MATERIAL TO PROCESS Start Marker

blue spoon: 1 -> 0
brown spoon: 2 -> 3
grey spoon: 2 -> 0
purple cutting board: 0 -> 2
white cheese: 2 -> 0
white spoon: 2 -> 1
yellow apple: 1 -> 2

MATERIAL TO PROCESS End Marker

PROBLEM DESCRIPTION ::
Apply a filter to the listing above so that only lines with "spoon" are kept, and copy those lines.

FINISHED EXERCISE ::
blue spoon: 1 -> 0
brown spoon: 2 -> 3
grey spoon: 2 -> 0
white spoon: 2 -> 1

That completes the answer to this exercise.